──────── Material provided

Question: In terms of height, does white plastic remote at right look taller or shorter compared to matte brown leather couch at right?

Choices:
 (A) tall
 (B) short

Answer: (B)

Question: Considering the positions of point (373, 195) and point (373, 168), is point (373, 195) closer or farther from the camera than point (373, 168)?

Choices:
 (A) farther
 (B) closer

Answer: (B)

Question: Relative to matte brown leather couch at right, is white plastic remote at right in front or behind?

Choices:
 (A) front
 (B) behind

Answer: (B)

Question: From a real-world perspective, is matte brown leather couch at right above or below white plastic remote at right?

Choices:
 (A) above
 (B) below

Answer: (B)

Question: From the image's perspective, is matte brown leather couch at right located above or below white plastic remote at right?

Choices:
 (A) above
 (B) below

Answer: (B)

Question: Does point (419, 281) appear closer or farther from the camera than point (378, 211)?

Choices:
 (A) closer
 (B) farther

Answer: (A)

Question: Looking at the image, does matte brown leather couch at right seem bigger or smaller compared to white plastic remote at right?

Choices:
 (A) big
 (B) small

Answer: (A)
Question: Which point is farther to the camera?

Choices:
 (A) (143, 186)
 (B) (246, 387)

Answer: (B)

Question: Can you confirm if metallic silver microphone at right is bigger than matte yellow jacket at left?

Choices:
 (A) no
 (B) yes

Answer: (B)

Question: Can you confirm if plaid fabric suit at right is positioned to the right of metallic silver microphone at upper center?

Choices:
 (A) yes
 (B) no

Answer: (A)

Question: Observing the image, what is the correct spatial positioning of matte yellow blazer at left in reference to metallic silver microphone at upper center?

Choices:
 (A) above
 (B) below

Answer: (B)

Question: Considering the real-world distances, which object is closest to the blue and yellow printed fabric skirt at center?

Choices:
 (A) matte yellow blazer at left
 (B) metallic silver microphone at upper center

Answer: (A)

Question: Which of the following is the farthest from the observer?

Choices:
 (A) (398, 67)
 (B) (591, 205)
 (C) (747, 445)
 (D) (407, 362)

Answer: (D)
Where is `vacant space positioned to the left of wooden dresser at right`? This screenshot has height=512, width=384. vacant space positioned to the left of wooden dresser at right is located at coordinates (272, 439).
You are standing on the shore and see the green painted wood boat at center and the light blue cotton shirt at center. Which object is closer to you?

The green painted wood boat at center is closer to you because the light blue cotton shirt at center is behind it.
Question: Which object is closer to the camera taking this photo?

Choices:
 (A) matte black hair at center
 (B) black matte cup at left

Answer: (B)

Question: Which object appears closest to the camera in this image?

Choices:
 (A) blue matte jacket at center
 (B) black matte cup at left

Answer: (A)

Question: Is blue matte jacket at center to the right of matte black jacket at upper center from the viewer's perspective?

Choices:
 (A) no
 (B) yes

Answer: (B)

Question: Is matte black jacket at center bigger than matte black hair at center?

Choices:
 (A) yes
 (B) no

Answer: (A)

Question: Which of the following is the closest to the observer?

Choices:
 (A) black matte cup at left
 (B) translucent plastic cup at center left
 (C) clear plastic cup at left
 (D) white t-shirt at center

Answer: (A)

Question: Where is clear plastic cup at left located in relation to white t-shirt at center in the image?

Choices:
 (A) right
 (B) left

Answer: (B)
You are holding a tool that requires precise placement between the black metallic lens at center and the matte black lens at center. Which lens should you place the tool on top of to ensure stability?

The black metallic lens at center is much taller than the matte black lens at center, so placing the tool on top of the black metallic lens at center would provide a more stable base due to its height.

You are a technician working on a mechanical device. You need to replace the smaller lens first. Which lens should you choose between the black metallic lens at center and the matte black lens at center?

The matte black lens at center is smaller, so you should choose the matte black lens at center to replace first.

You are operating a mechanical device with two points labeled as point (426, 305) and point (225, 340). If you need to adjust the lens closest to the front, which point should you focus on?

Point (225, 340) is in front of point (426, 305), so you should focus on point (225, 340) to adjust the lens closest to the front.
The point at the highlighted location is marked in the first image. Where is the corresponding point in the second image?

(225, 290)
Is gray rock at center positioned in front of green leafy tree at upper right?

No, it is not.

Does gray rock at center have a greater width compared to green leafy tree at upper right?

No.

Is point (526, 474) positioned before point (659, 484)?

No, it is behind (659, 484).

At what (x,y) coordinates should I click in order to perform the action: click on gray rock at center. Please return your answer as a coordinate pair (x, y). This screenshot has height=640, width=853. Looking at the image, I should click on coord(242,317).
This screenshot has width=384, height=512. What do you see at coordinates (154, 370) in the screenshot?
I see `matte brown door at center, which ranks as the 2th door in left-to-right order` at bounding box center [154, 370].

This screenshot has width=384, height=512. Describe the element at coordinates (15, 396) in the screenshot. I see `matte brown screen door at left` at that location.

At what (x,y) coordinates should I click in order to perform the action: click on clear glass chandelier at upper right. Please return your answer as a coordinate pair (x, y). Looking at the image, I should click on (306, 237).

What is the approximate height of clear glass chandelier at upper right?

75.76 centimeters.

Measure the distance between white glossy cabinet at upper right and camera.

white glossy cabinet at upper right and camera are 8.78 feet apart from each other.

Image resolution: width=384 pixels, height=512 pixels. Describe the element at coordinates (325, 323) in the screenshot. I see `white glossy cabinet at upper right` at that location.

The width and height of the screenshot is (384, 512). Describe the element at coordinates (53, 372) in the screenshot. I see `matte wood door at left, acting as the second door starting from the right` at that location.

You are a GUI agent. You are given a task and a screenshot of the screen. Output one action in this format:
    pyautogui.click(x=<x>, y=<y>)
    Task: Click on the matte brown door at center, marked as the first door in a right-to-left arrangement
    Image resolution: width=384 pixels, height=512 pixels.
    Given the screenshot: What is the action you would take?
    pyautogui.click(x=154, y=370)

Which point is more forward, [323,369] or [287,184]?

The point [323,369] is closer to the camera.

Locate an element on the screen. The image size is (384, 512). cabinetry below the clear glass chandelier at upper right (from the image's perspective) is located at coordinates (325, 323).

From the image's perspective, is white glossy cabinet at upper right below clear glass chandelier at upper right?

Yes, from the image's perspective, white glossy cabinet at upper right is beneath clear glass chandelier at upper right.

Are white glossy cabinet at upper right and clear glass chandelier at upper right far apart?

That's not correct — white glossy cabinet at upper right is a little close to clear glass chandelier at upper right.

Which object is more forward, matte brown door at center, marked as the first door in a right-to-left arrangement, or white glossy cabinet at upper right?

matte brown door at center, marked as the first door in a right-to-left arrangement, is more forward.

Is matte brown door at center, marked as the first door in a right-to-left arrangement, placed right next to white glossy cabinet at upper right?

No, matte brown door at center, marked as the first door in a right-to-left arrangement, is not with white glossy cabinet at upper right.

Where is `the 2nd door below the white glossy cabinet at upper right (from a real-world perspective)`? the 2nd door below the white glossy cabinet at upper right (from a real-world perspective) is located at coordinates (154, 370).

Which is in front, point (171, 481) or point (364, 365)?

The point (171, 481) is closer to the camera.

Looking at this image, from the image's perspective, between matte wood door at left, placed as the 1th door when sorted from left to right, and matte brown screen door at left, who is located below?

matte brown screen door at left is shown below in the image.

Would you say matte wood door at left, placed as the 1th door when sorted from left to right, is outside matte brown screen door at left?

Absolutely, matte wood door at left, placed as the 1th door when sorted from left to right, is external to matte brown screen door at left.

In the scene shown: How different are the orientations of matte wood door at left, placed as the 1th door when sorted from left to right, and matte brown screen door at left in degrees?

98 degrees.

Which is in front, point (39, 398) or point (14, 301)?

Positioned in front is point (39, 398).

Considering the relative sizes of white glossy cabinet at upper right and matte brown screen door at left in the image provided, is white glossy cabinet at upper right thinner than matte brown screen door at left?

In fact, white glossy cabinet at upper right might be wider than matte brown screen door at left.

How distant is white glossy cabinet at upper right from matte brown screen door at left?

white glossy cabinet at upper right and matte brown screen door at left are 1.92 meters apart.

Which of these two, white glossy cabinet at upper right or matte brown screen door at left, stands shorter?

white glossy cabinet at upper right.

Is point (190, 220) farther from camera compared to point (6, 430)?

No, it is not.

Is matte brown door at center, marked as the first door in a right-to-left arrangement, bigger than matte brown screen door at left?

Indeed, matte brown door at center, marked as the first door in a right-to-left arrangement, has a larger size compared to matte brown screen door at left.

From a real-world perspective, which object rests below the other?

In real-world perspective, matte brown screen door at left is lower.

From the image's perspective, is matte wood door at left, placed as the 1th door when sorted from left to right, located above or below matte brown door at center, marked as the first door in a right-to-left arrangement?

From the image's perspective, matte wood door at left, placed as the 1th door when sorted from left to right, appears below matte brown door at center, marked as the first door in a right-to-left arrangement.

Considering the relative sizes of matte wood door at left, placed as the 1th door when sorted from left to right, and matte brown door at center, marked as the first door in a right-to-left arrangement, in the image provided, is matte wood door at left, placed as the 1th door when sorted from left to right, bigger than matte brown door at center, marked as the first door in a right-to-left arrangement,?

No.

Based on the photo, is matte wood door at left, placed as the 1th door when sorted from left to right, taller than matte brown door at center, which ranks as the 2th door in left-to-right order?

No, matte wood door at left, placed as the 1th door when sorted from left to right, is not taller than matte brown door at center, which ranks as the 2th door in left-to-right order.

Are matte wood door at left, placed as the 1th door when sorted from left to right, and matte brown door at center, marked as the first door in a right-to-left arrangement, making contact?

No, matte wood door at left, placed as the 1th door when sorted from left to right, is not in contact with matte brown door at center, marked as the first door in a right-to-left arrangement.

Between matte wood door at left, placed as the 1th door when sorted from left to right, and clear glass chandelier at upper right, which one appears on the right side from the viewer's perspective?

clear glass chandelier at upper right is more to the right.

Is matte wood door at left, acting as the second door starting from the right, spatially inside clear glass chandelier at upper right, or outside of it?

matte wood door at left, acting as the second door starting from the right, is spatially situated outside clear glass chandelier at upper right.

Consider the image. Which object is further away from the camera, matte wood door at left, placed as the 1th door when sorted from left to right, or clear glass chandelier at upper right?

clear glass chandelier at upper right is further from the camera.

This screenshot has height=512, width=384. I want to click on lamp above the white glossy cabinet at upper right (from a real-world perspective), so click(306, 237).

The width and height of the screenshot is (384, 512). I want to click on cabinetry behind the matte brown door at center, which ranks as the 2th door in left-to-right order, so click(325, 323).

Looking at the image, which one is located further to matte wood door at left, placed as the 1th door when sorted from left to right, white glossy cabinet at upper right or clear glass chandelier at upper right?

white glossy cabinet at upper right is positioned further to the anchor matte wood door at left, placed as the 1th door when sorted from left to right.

────────────────

How many lines in the items above contain the word "Looking"? Reply with the number alone.

Solution to the problem
5